**Your objective:** Exactly as written, output each of the lines below, with no images.

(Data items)
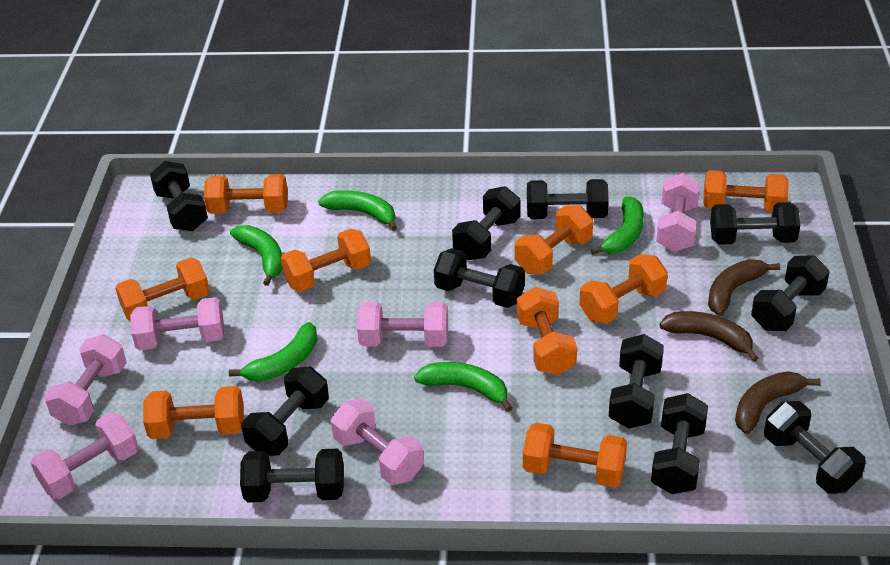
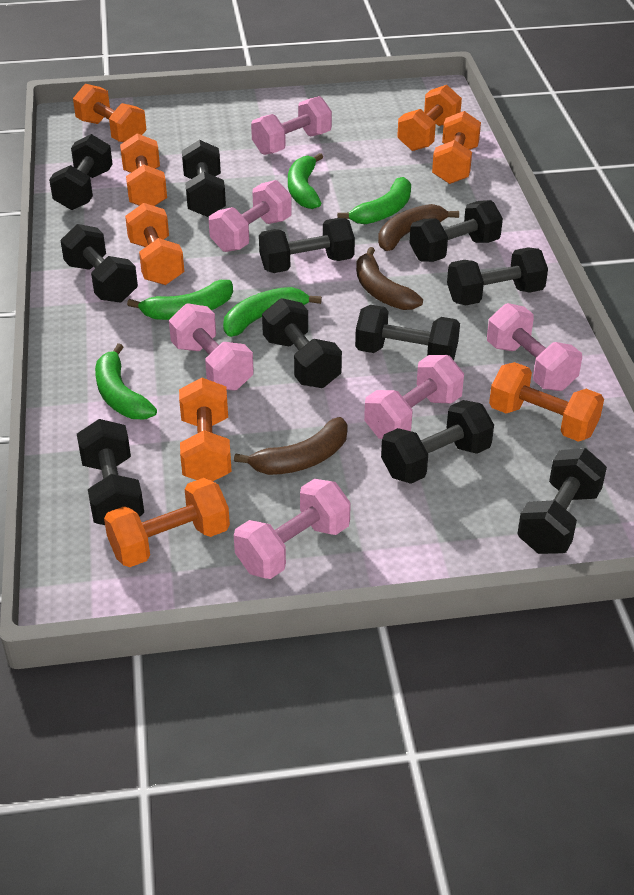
orange dumbbell: 9 -> 8

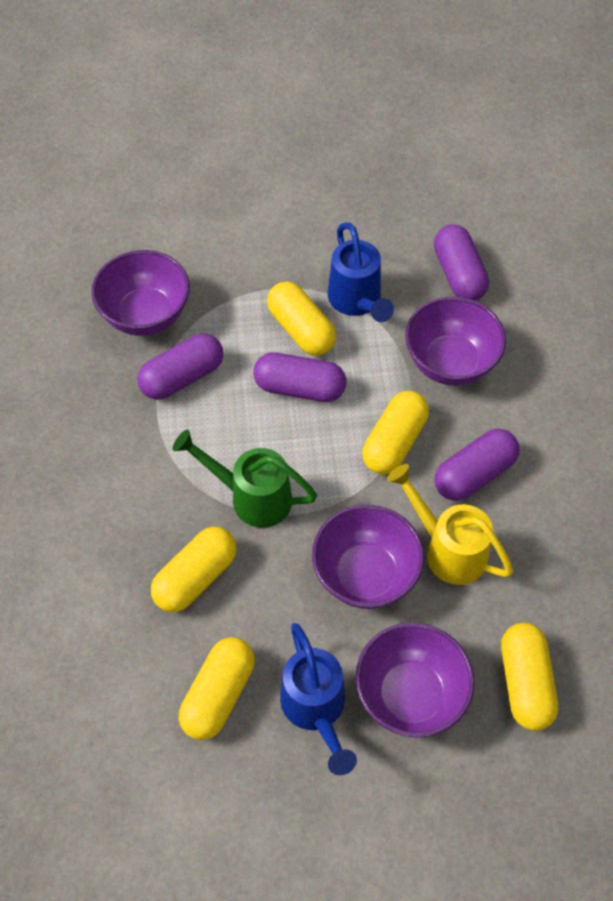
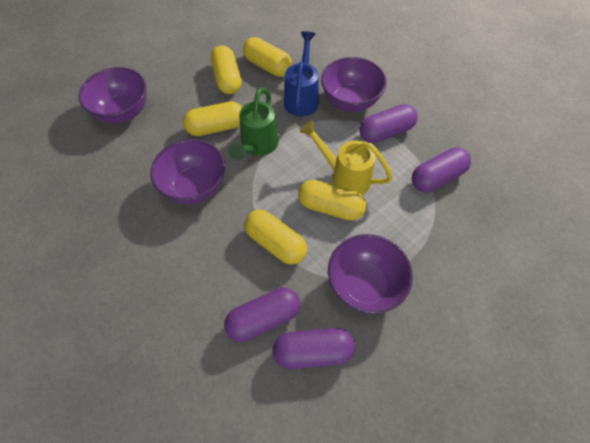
blue watering can: 2 -> 1

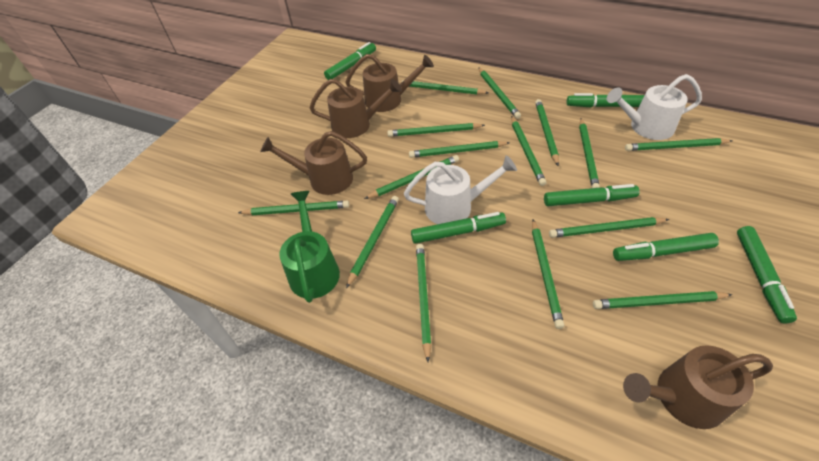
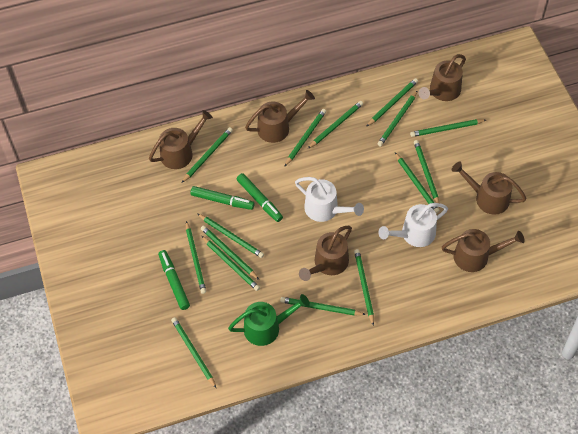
brown watering can: 4 -> 6
green marker: 6 -> 3

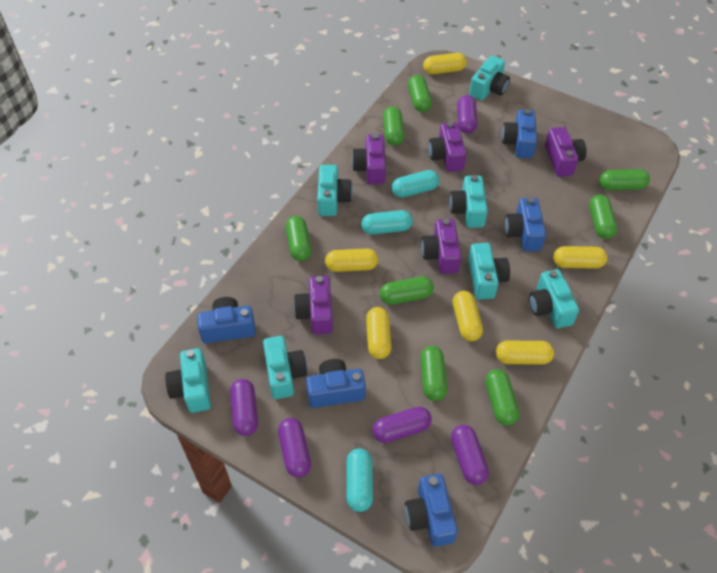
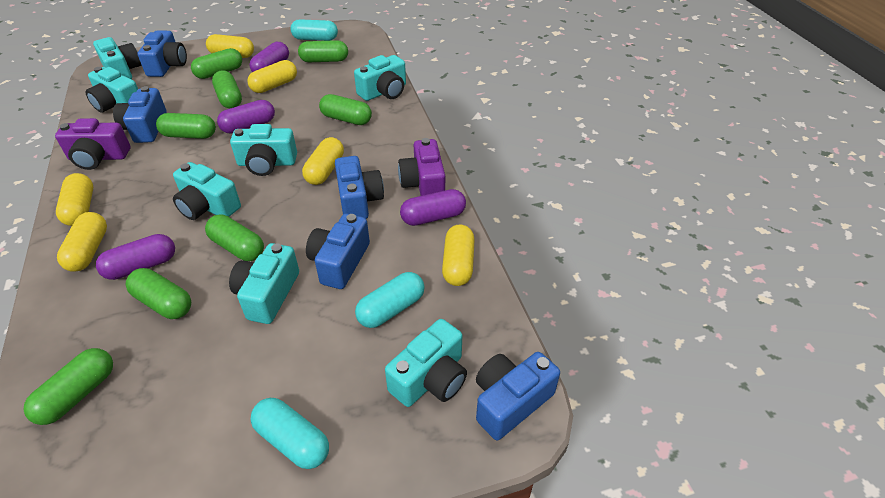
purple camera: 5 -> 2
purple capsule: 5 -> 4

**Task output:**
orange dumbbell: 9 -> 8

blue watering can: 2 -> 1

brown watering can: 4 -> 6
green marker: 6 -> 3

purple camera: 5 -> 2
purple capsule: 5 -> 4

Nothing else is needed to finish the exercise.